▸ YOUR TASK
Of the entries below, repeat exactly only those lines from the one containing "red cap: 6 -> 3" through the last line, with pictures omitted.

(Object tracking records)
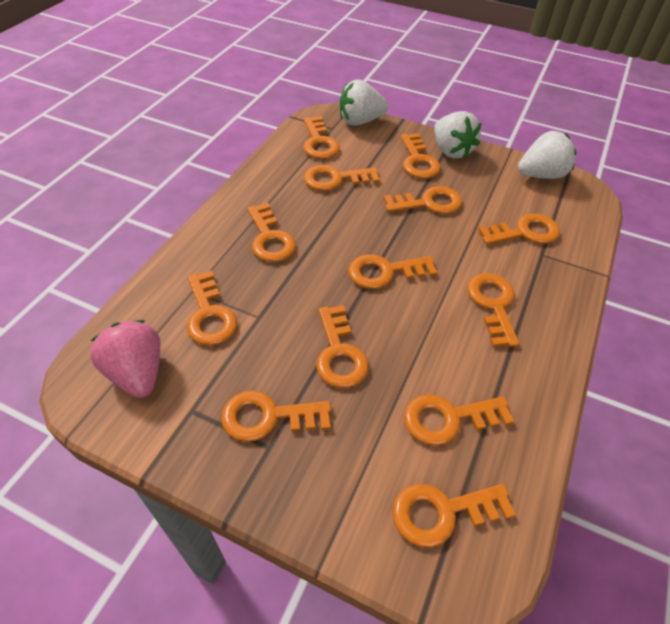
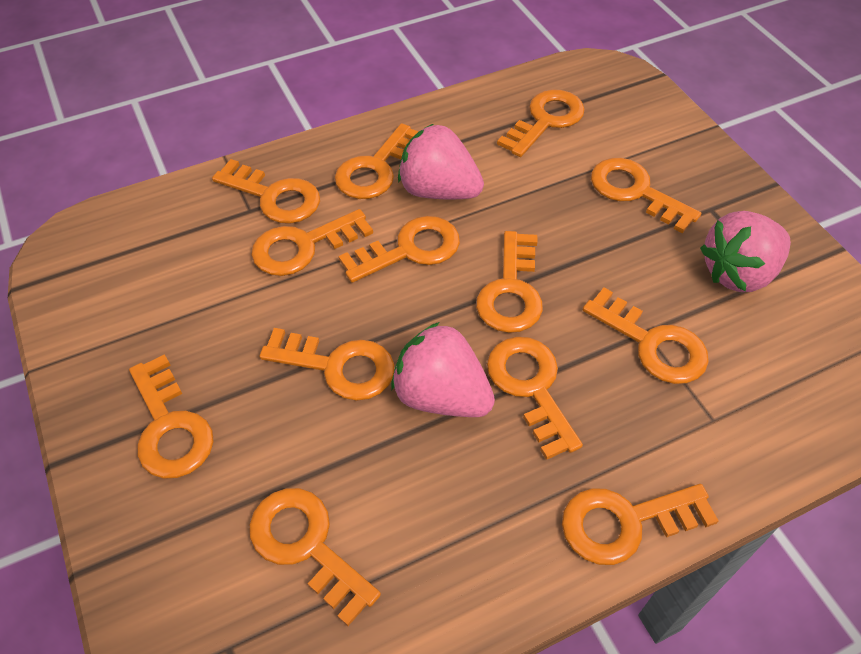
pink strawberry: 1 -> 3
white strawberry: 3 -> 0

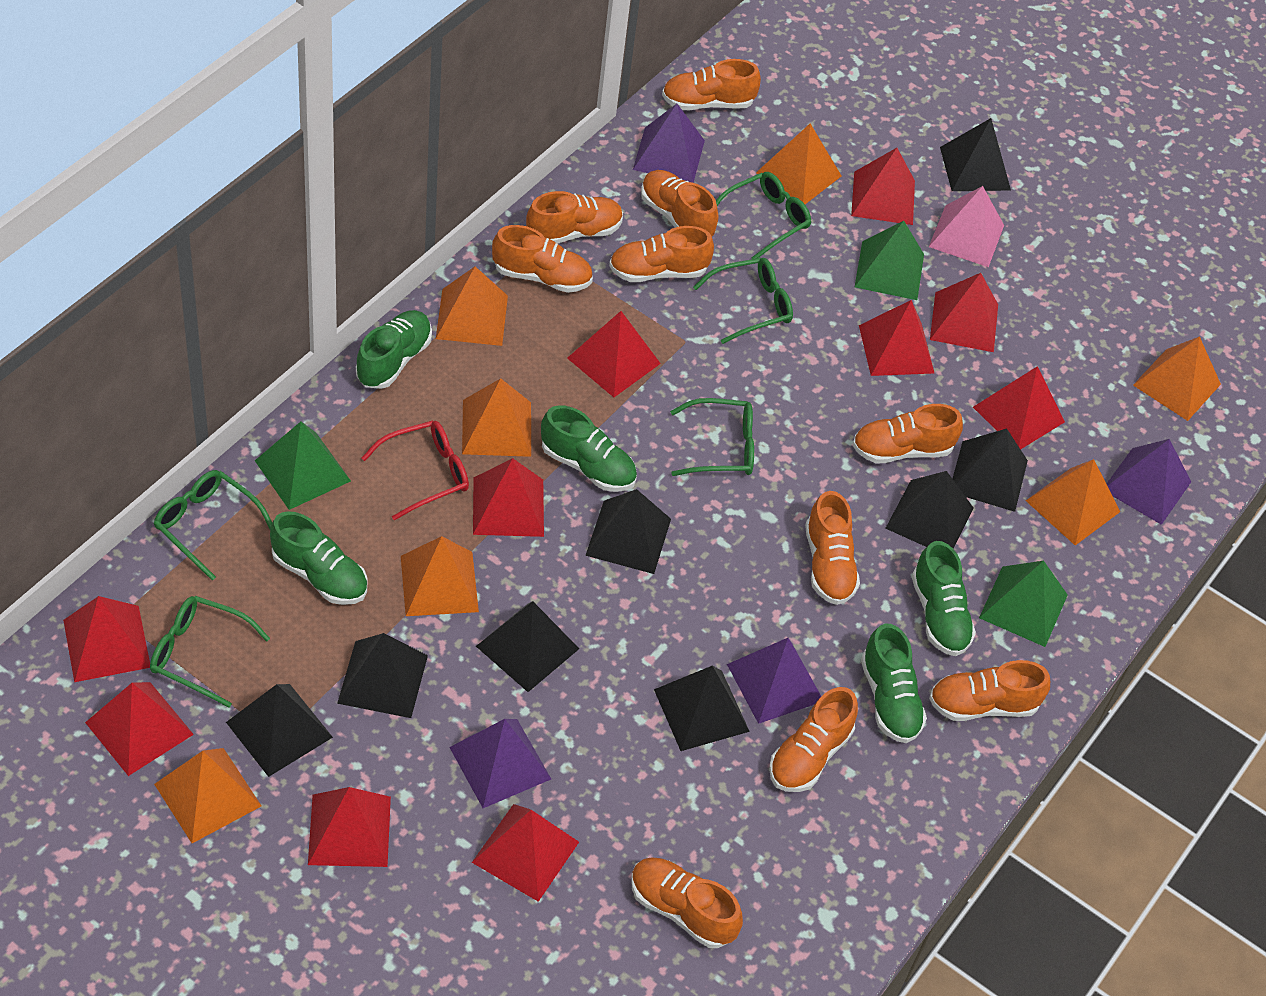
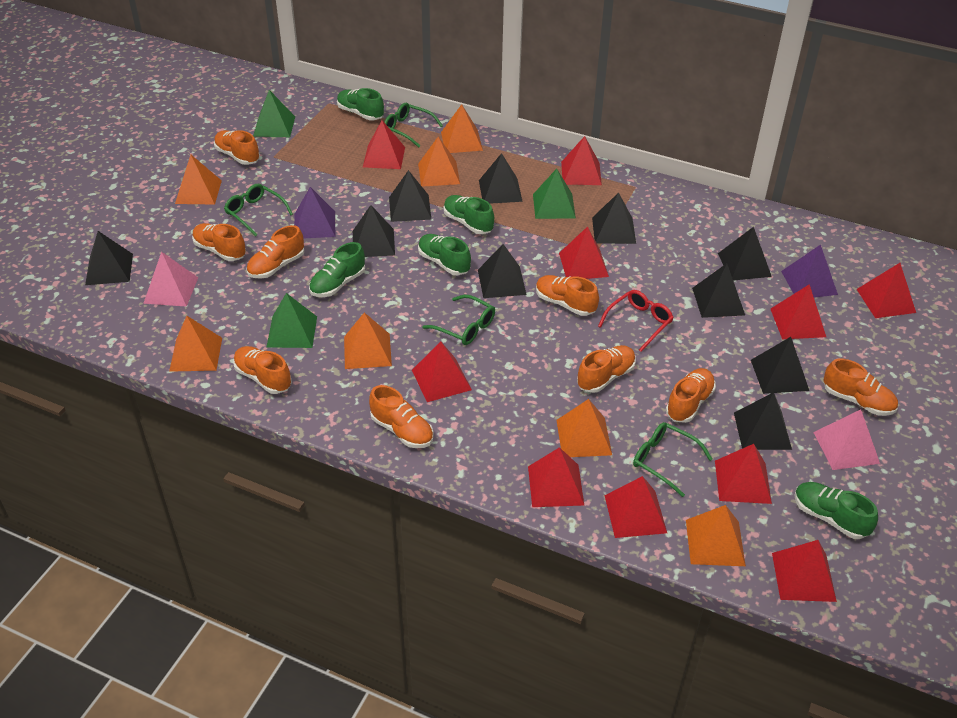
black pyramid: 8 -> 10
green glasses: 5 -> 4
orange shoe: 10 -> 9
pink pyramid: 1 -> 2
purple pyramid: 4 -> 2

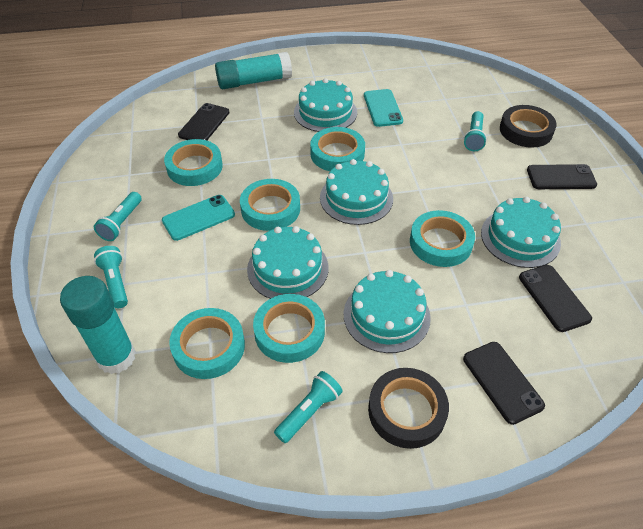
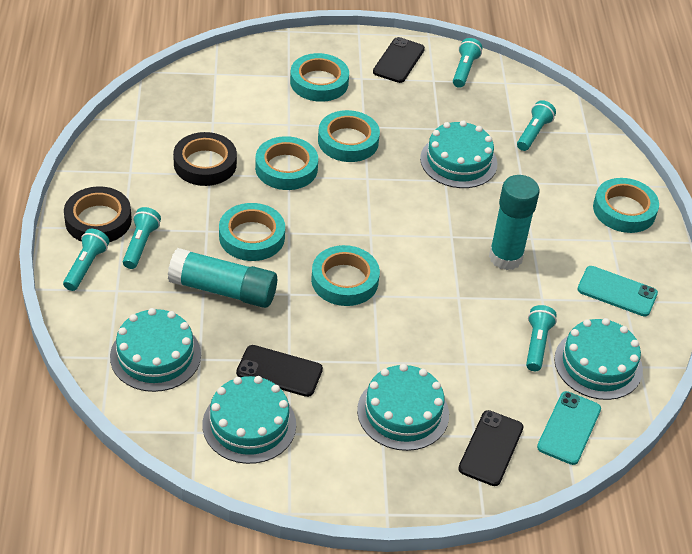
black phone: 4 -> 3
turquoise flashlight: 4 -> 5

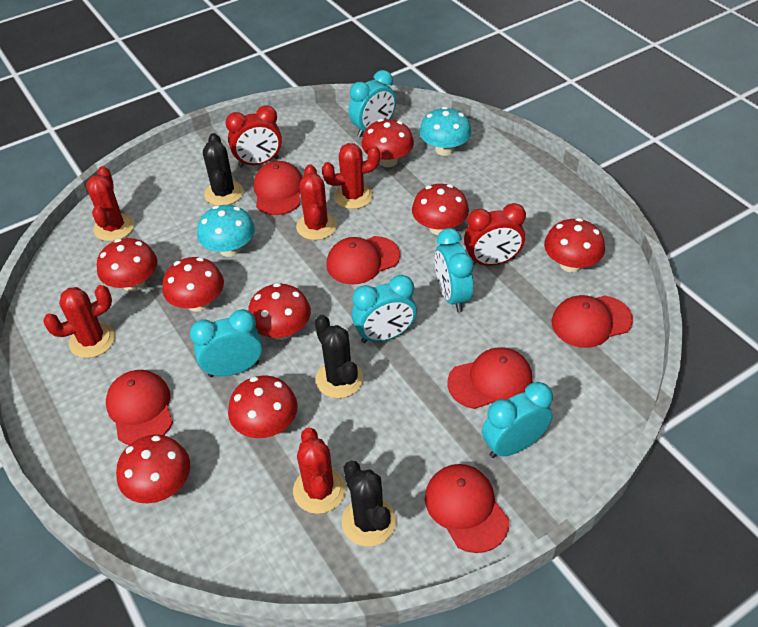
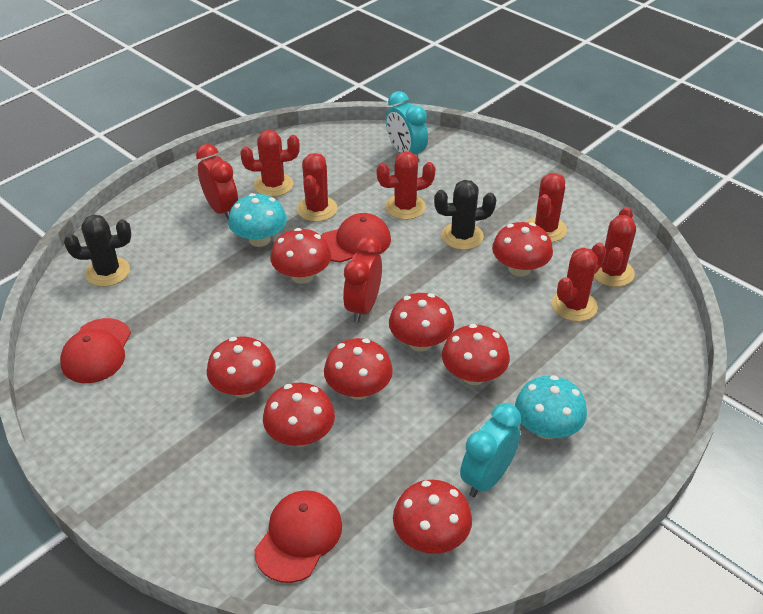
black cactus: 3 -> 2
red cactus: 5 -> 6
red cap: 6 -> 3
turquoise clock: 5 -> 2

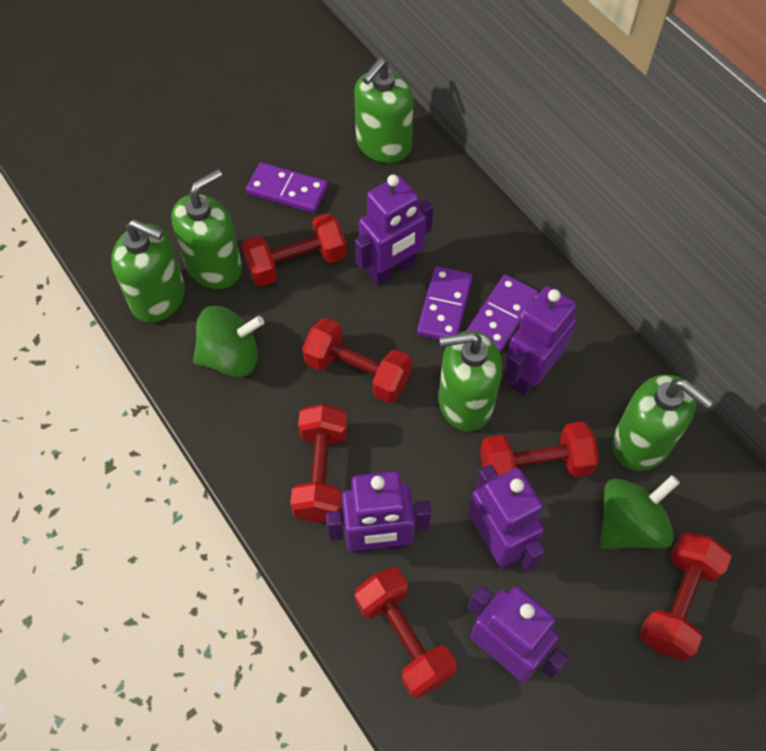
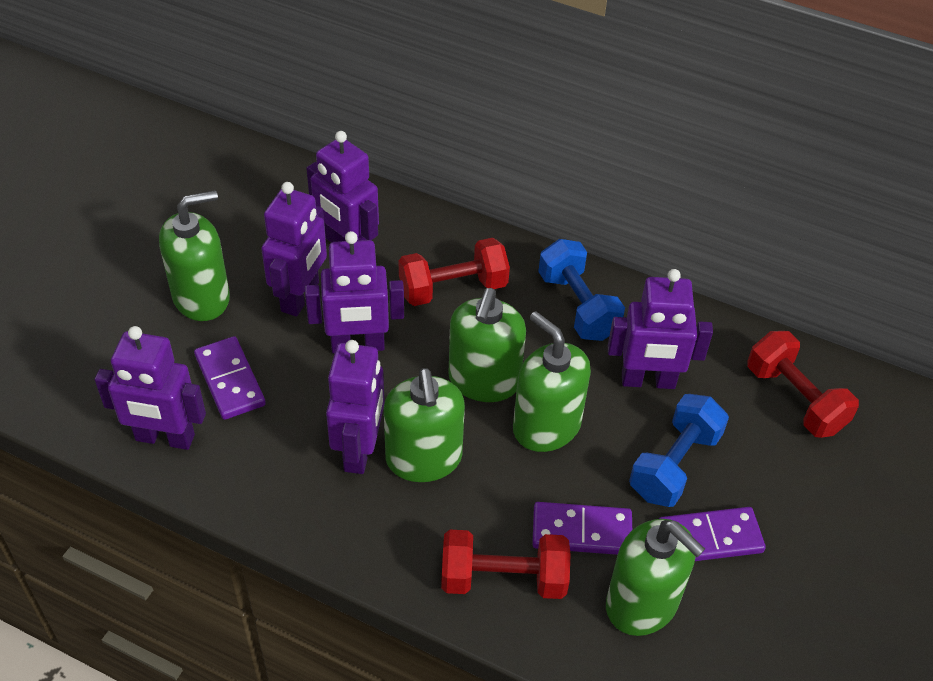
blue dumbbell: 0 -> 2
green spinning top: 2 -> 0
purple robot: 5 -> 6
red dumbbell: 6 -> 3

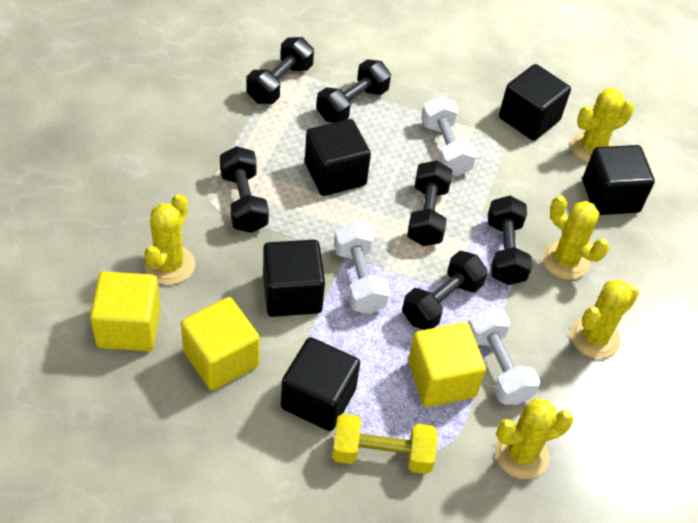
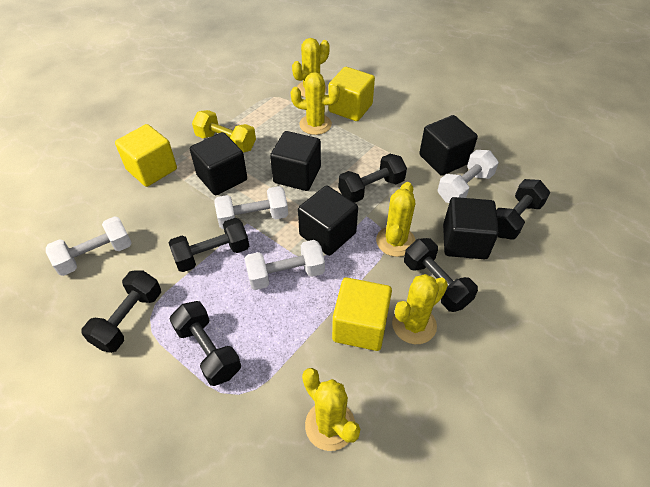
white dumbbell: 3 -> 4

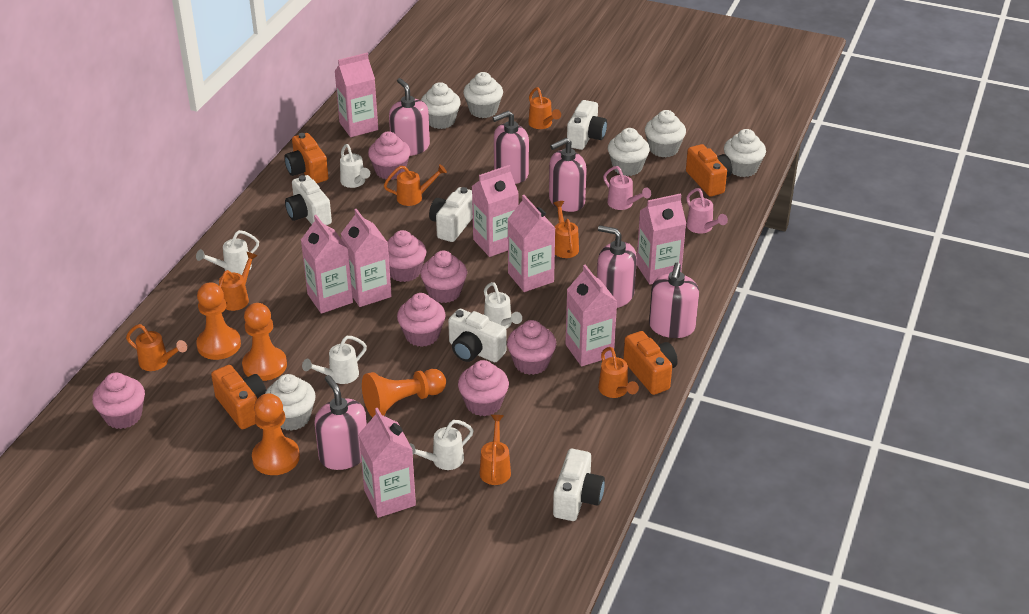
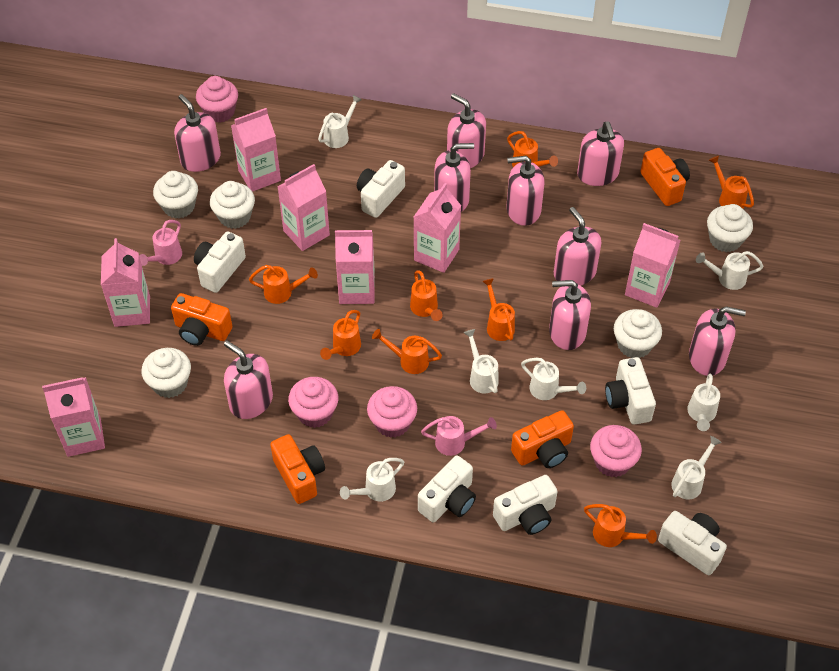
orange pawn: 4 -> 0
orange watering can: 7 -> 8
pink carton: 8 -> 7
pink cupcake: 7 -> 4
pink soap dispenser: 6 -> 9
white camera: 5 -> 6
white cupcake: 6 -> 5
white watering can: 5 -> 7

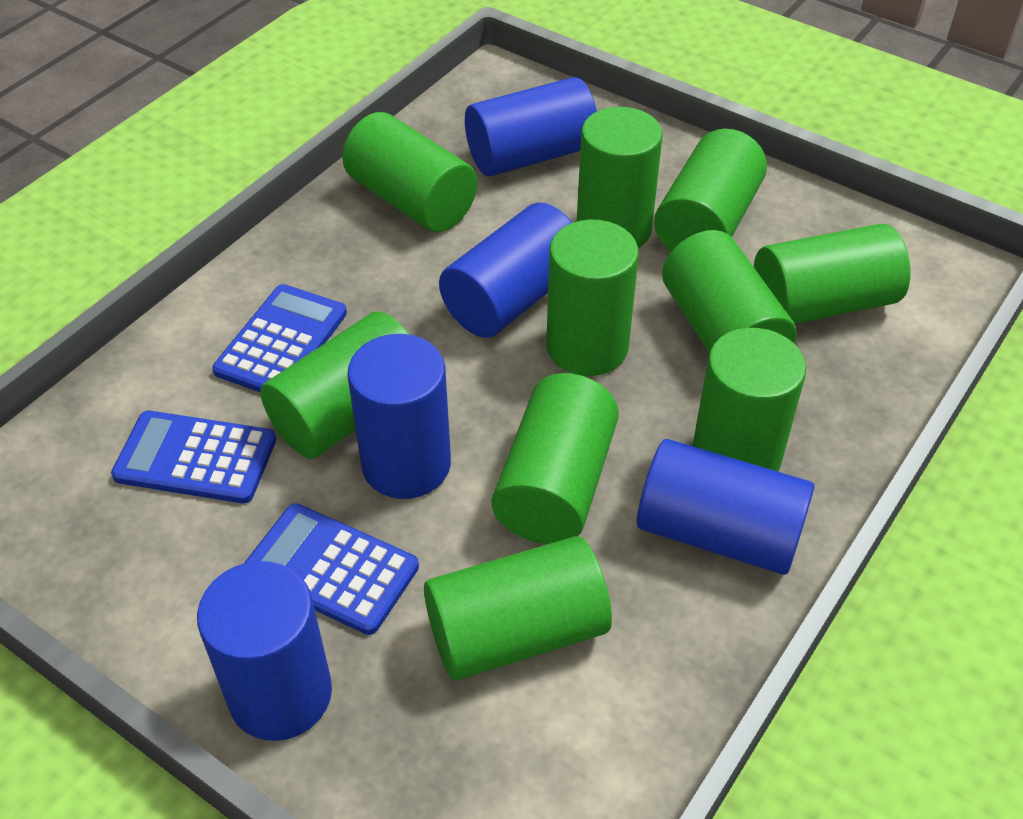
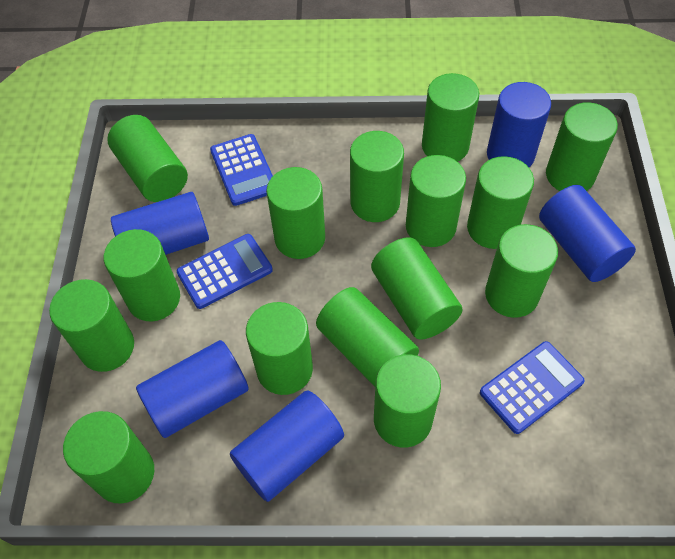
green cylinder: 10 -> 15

▸ OUTPUT BELOW
red cap: 6 -> 3
turquoise clock: 5 -> 2

blue dumbbell: 0 -> 2
green spinning top: 2 -> 0
purple robot: 5 -> 6
red dumbbell: 6 -> 3

white dumbbell: 3 -> 4

orange pawn: 4 -> 0
orange watering can: 7 -> 8
pink carton: 8 -> 7
pink cupcake: 7 -> 4
pink soap dispenser: 6 -> 9
white camera: 5 -> 6
white cupcake: 6 -> 5
white watering can: 5 -> 7

green cylinder: 10 -> 15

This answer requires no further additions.